▸ What you will do
The answer must be every line from the listing that holds the string "yellow".

── Data supplied

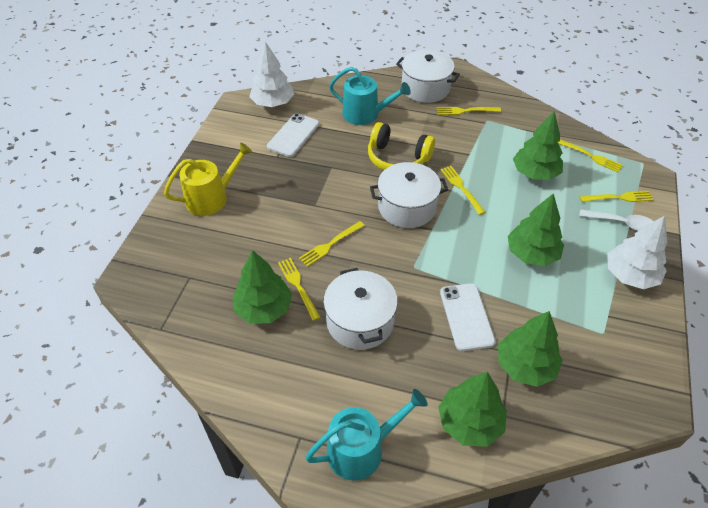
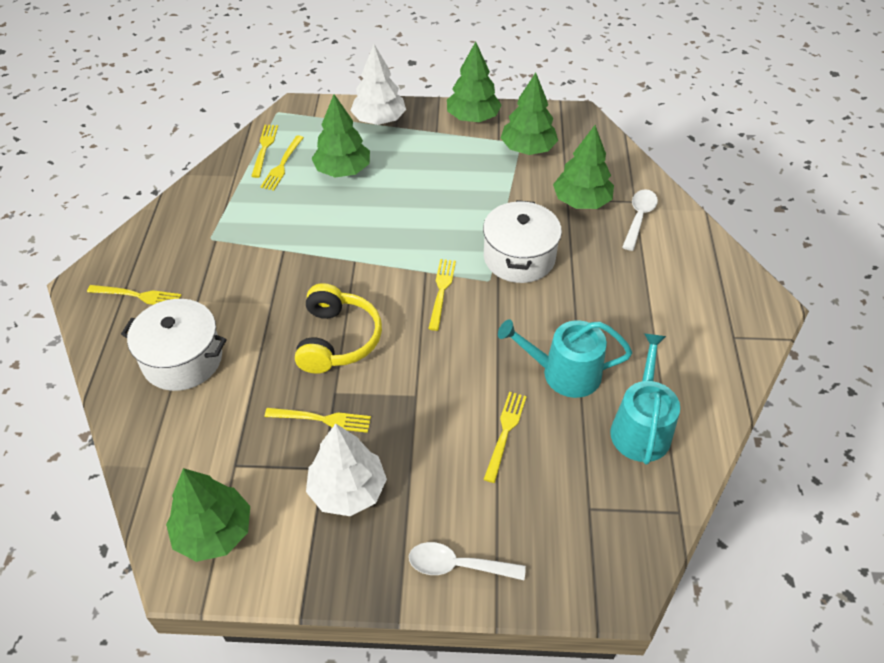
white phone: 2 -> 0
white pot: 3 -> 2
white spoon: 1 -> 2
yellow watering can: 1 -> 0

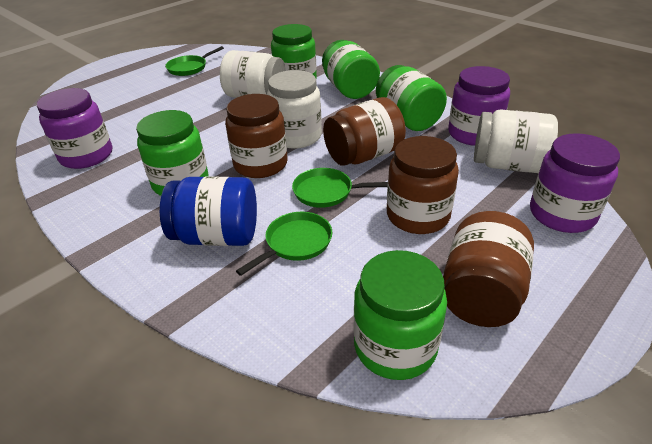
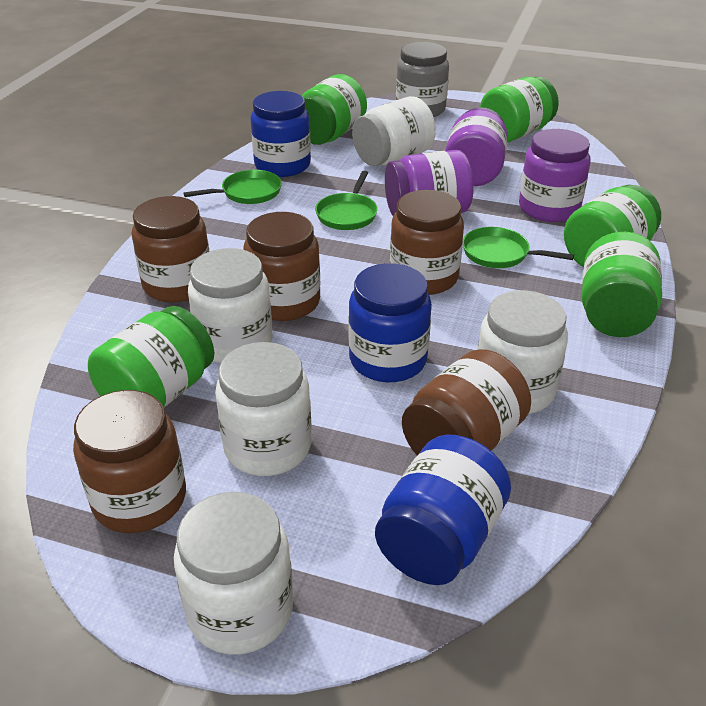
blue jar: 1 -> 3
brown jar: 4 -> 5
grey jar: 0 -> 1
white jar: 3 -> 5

────
── Data supplied

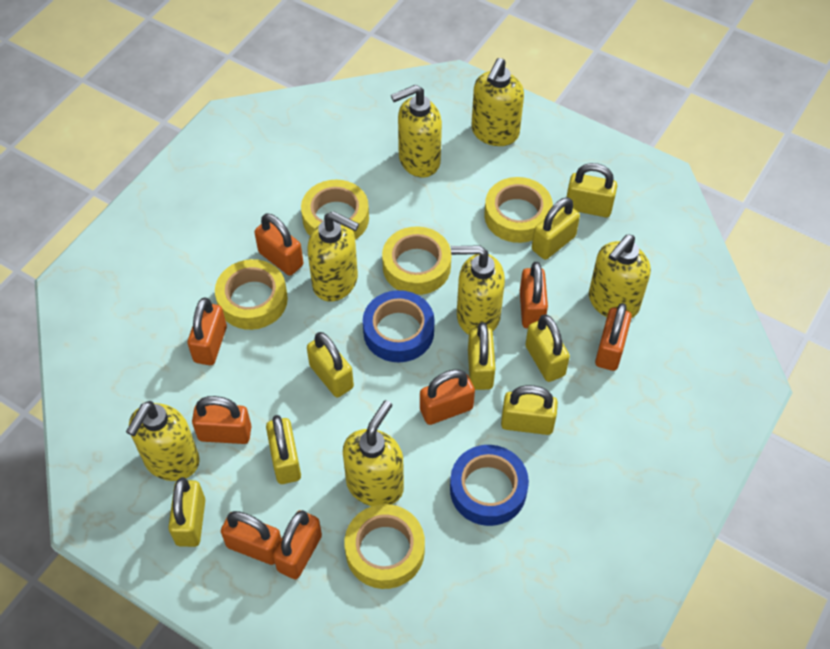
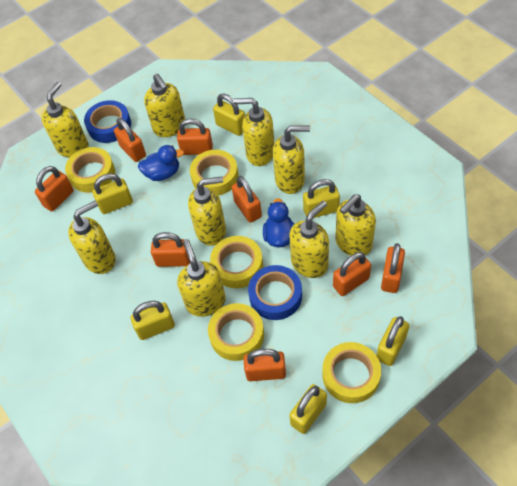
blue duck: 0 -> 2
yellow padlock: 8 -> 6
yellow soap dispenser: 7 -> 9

────

▸ Answer below
yellow watering can: 1 -> 0
yellow padlock: 8 -> 6
yellow soap dispenser: 7 -> 9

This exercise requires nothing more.